----- Exercise material -----
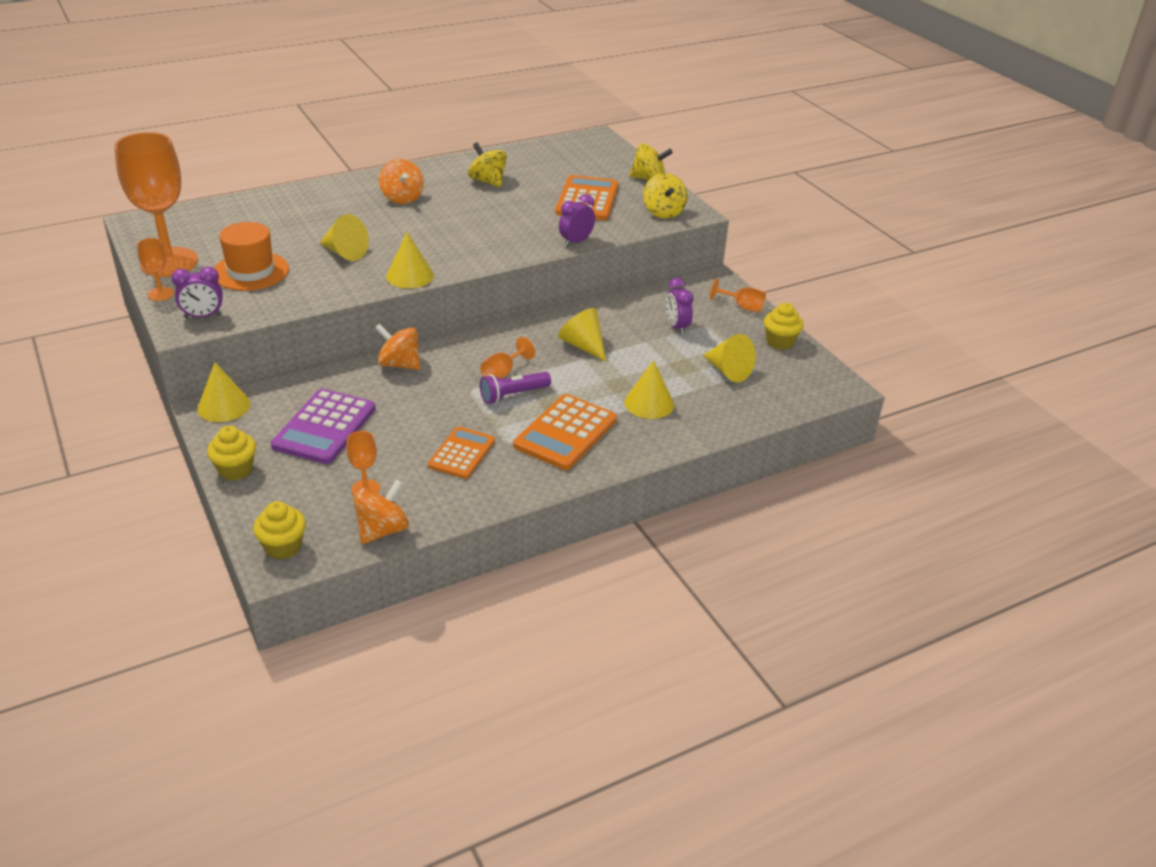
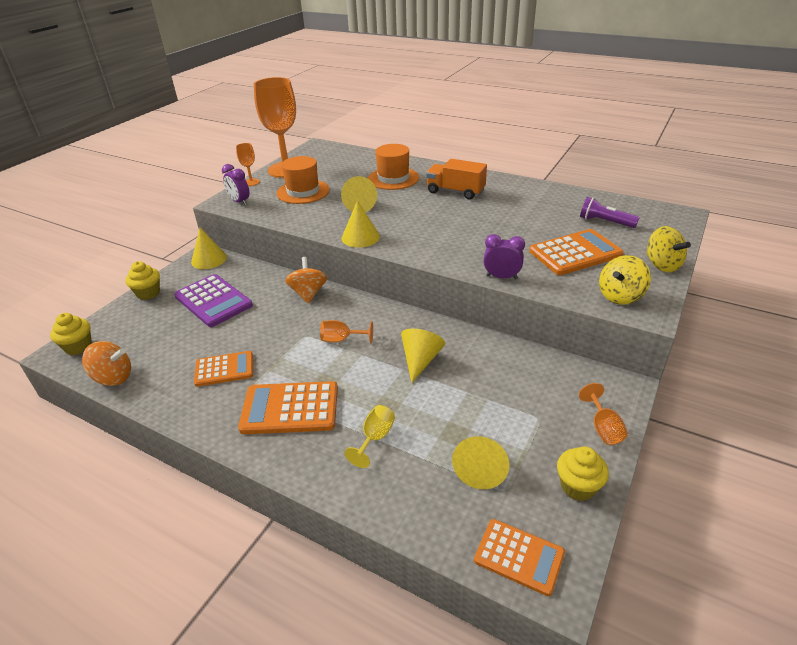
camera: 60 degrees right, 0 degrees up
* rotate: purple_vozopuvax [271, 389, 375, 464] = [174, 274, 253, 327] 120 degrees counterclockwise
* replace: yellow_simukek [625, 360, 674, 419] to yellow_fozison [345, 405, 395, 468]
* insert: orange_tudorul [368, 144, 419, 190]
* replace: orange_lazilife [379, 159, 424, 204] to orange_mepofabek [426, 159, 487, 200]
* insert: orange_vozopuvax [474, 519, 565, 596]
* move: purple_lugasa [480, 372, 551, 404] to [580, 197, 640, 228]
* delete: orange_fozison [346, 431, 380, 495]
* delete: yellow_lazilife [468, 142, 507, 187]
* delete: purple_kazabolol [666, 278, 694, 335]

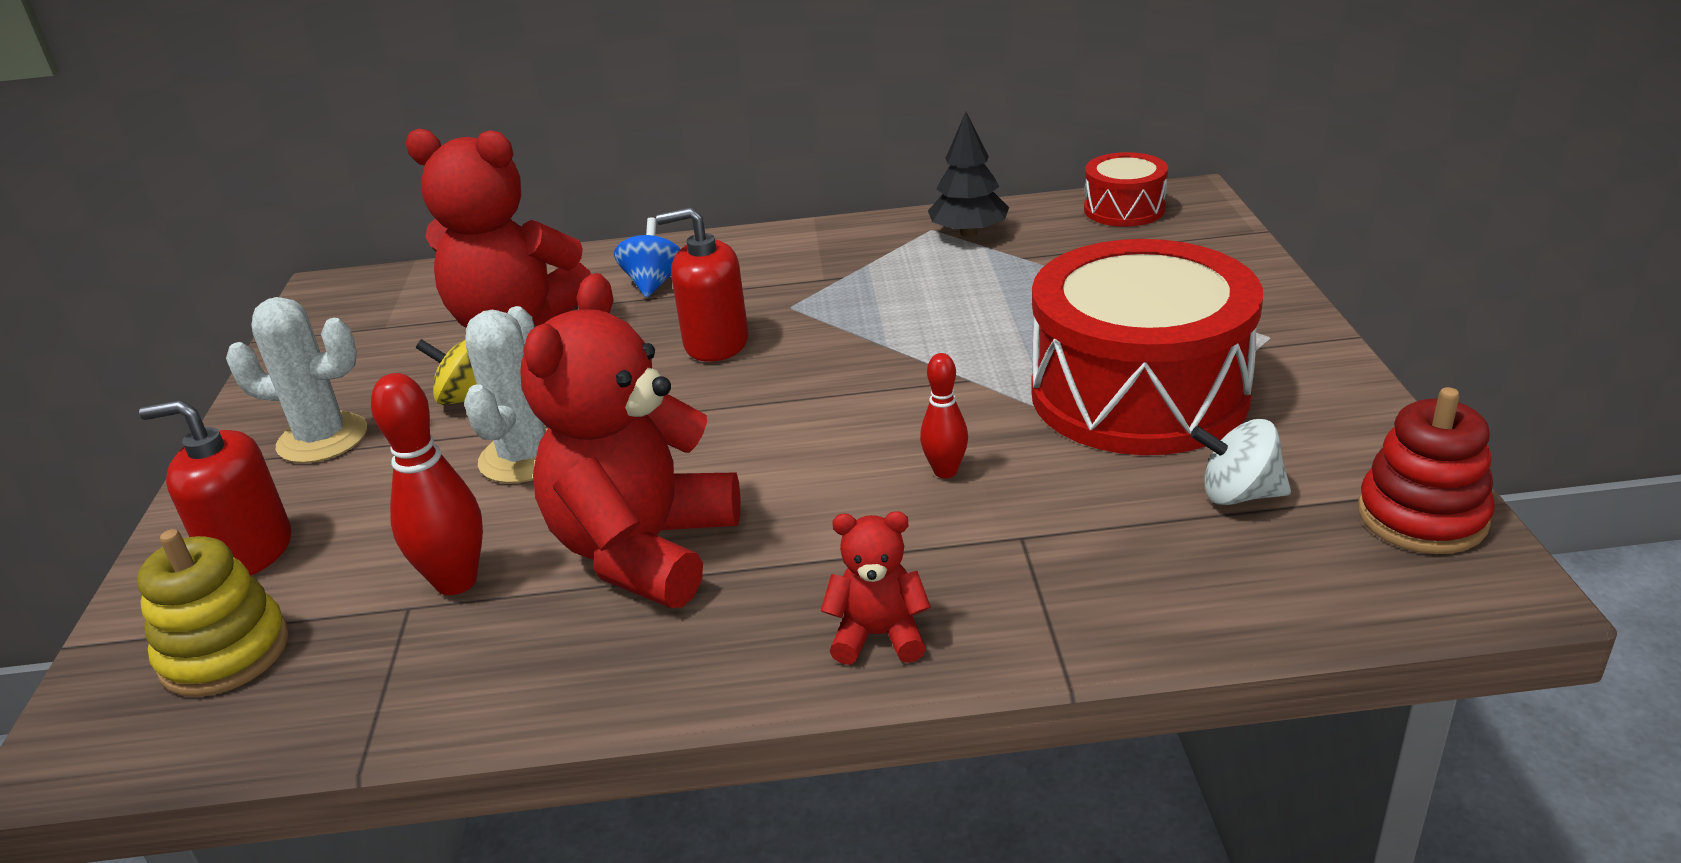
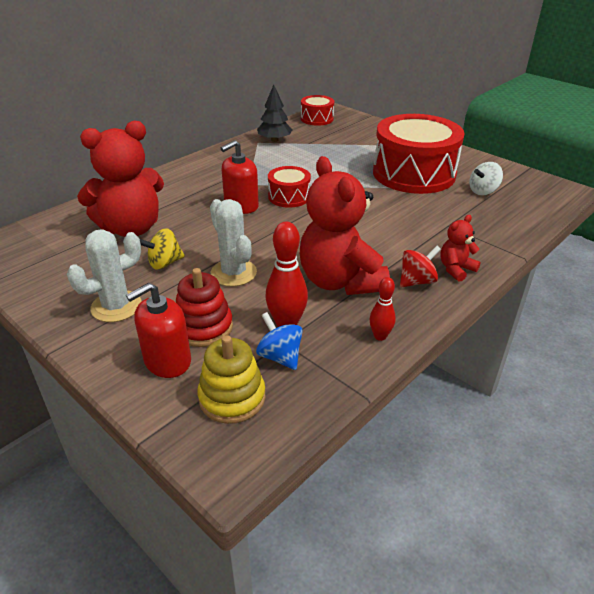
camera: 45 degrees left, 5 degrees up
* move: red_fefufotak [1358, 387, 1495, 554] to [176, 268, 233, 347]
* move: blue_lazilife [614, 217, 680, 298] to [256, 312, 303, 370]
* insert: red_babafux [268, 166, 311, 208]
* move: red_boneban [920, 353, 968, 478] to [370, 277, 396, 341]
* insert: red_lazilife [400, 246, 441, 287]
-----
**Your instructions:** Leave out the pictures and set down all of the data exactly.

**Your response:**
camera: 60 degrees right, 0 degrees up
* rotate: purple_vozopuvax [271, 389, 375, 464] = [174, 274, 253, 327] 120 degrees counterclockwise
* replace: yellow_simukek [625, 360, 674, 419] to yellow_fozison [345, 405, 395, 468]
* insert: orange_tudorul [368, 144, 419, 190]
* replace: orange_lazilife [379, 159, 424, 204] to orange_mepofabek [426, 159, 487, 200]
* insert: orange_vozopuvax [474, 519, 565, 596]
* move: purple_lugasa [480, 372, 551, 404] to [580, 197, 640, 228]
* delete: orange_fozison [346, 431, 380, 495]
* delete: yellow_lazilife [468, 142, 507, 187]
* delete: purple_kazabolol [666, 278, 694, 335]

camera: 45 degrees left, 5 degrees up
* move: red_fefufotak [1358, 387, 1495, 554] to [176, 268, 233, 347]
* move: blue_lazilife [614, 217, 680, 298] to [256, 312, 303, 370]
* insert: red_babafux [268, 166, 311, 208]
* move: red_boneban [920, 353, 968, 478] to [370, 277, 396, 341]
* insert: red_lazilife [400, 246, 441, 287]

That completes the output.